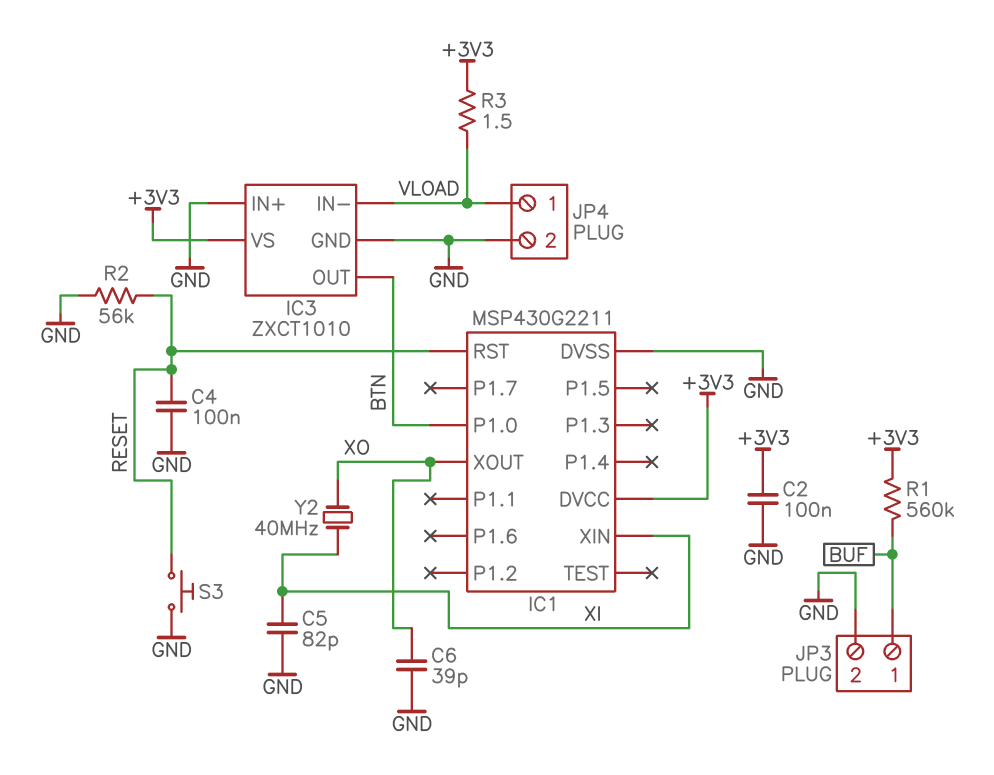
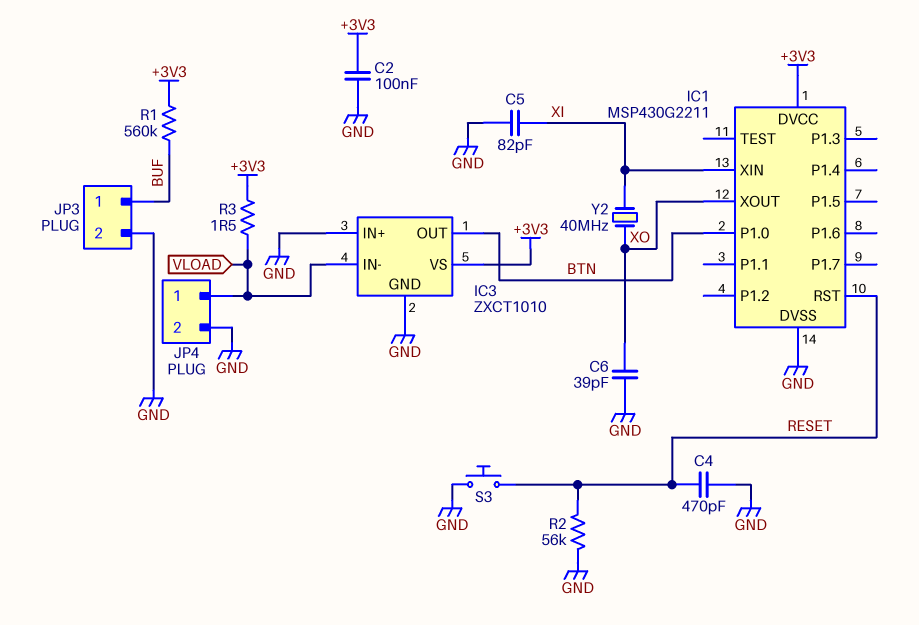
C4: 100nF (GND, RESET) -> 470pF (GND, RESET)

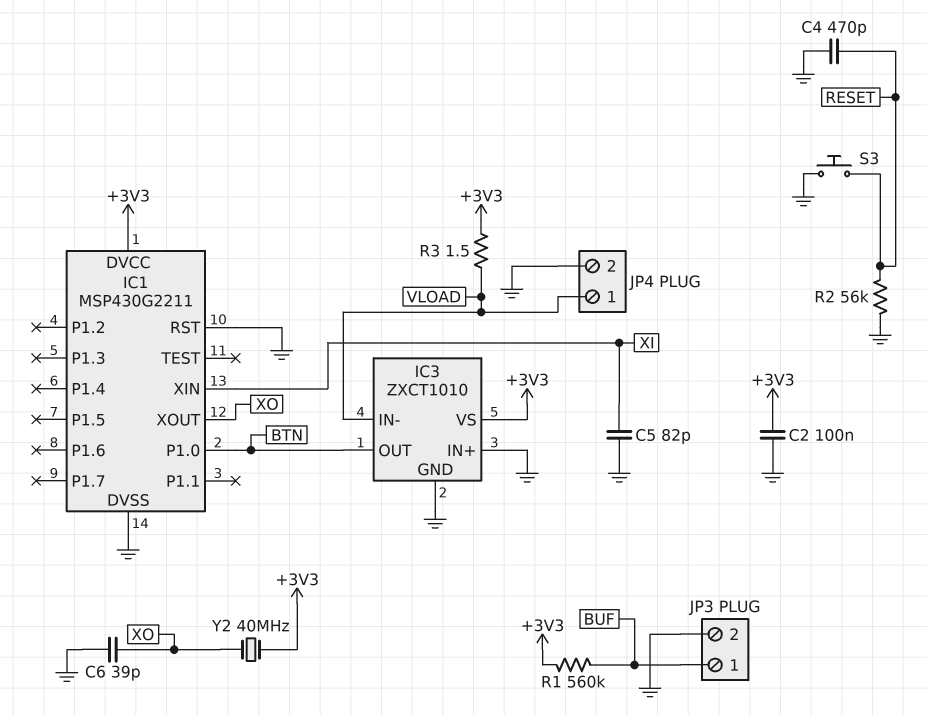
IC1 pin RST: RESET -> GND
Y2: 40MHz (XI, XO) -> 40MHz (+3V3, XO)

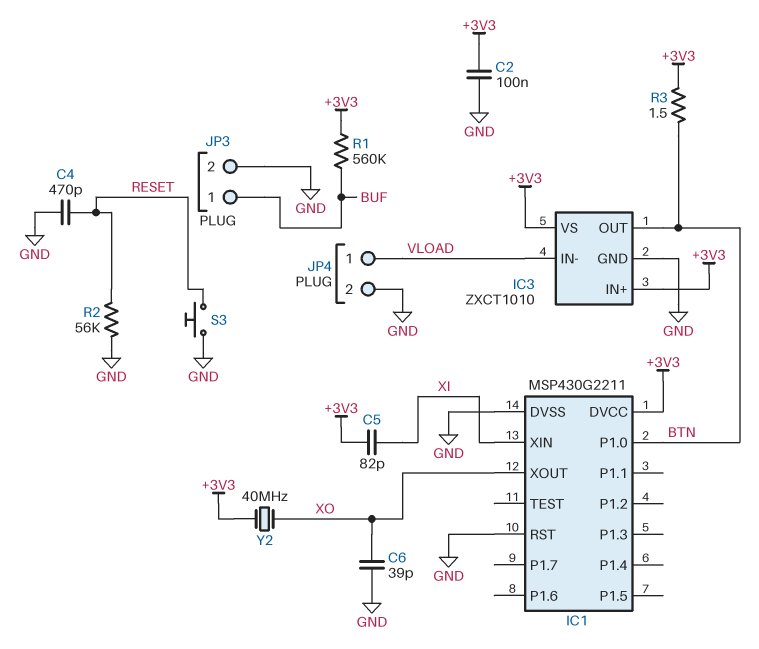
C5: 82pF (GND, XI) -> 82pF (+3V3, XI)
IC3 pin IN+: GND -> +3V3
R3: 1.5 (+3V3, VLOAD) -> 1.5 (+3V3, BTN)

_ _ _ _ _ _ _

# Brief
Go through the entries and filter for lines holding the word "RESET"; copy each match.

# Your solution
C4: 100nF (GND, RESET) -> 470pF (GND, RESET)
IC1 pin RST: RESET -> GND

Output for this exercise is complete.